# [The problem]
Below is a listing; restate from it, character for character, the lines beginning at the line holding "pink house [520,175,555,223] ->" and ending at the line holding "purple scissors [697,545,745,637]", both included.

# [Extracted material]
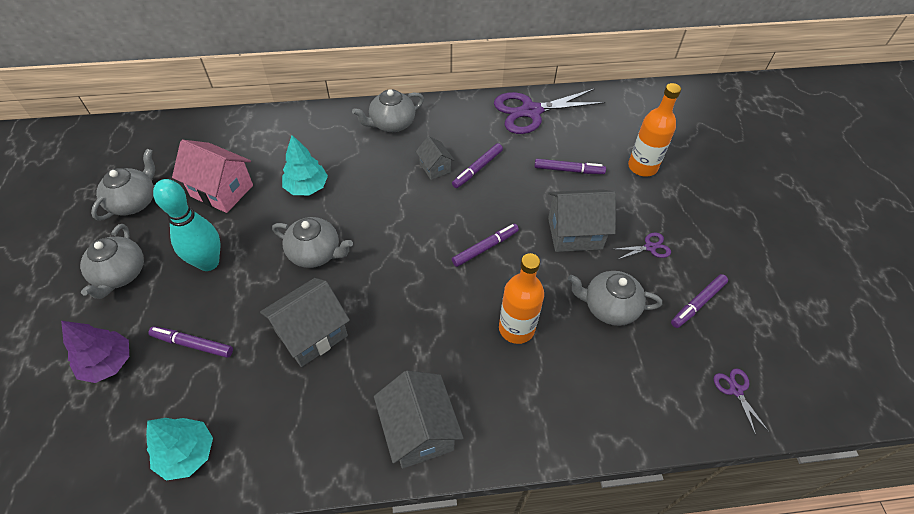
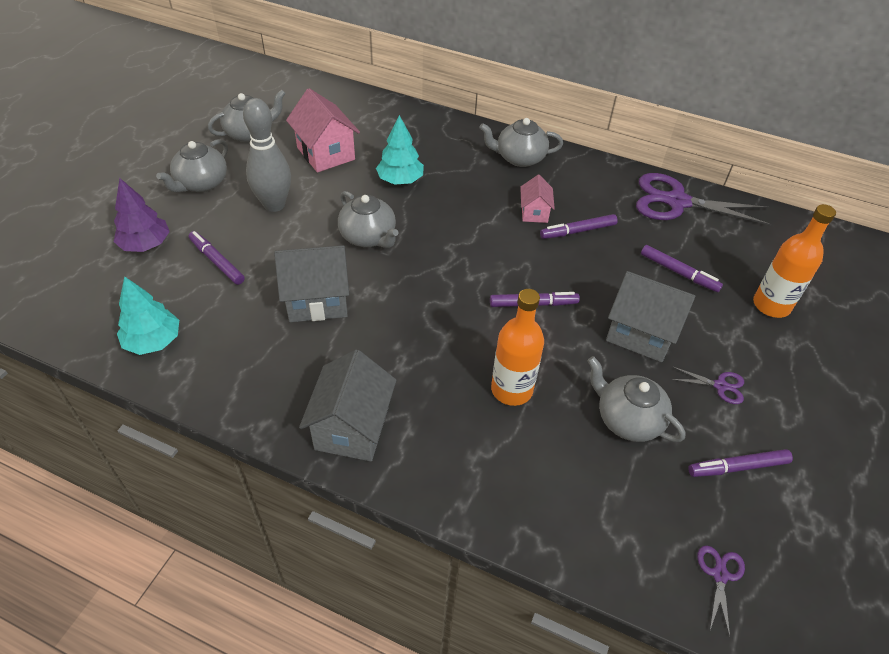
camera: 30 degrees right, 5 degrees down
turquoise bowling pin [153,179,220,271] -> grey bowling pin [243,98,291,212]
grey house [416,136,454,180] -> pink house [520,175,555,223]

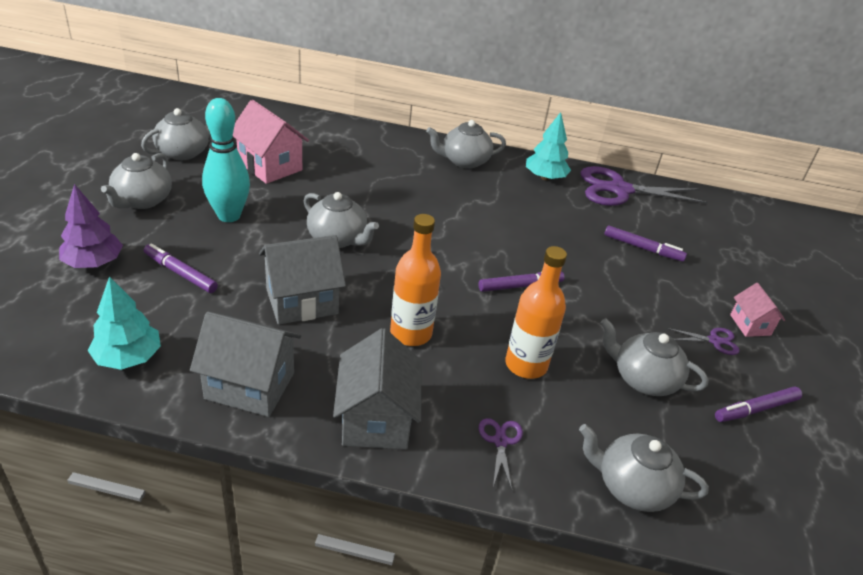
camera: 15 degrees left, 10 degrees down
grey bowling pin [243,98,291,212] -> turquoise bowling pin [202,98,250,222]
turquoise tree [376,115,424,185] -> turquoise tree moved to [526,112,571,180]
pink house [520,175,555,223] -> pink house moved to [730,283,785,337]
purple marker [540,214,618,239] -> none
grey house [606,271,695,362] -> grey house moved to [190,312,301,417]
purple scissors [697,545,745,637] -> purple scissors moved to [479,418,523,490]
orange bottle [753,204,836,318] -> orange bottle moved to [390,214,441,346]
none -> grey teapot [579,424,709,512]

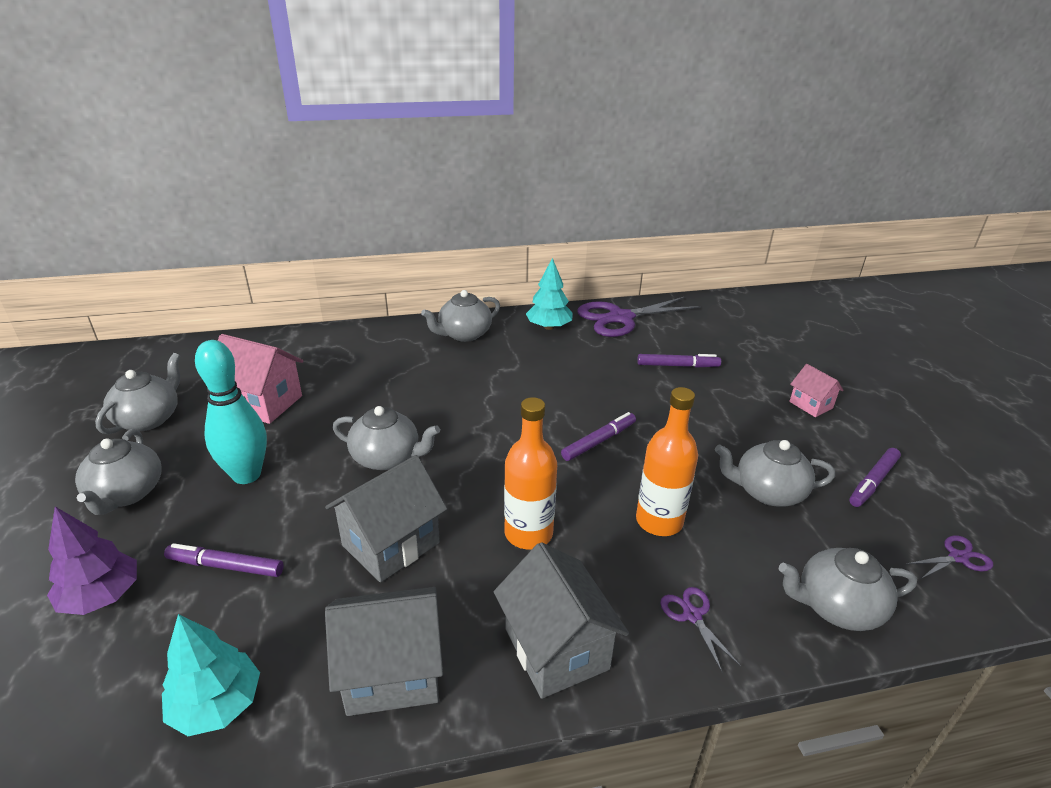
camera: 20 degrees left, 5 degrees down
purple scissors [667,328,740,355] -> purple scissors moved to [906,535,993,579]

# [Response to this exercise]
pink house [520,175,555,223] -> pink house moved to [730,283,785,337]
purple marker [540,214,618,239] -> none
grey house [606,271,695,362] -> grey house moved to [190,312,301,417]
purple scissors [697,545,745,637] -> purple scissors moved to [479,418,523,490]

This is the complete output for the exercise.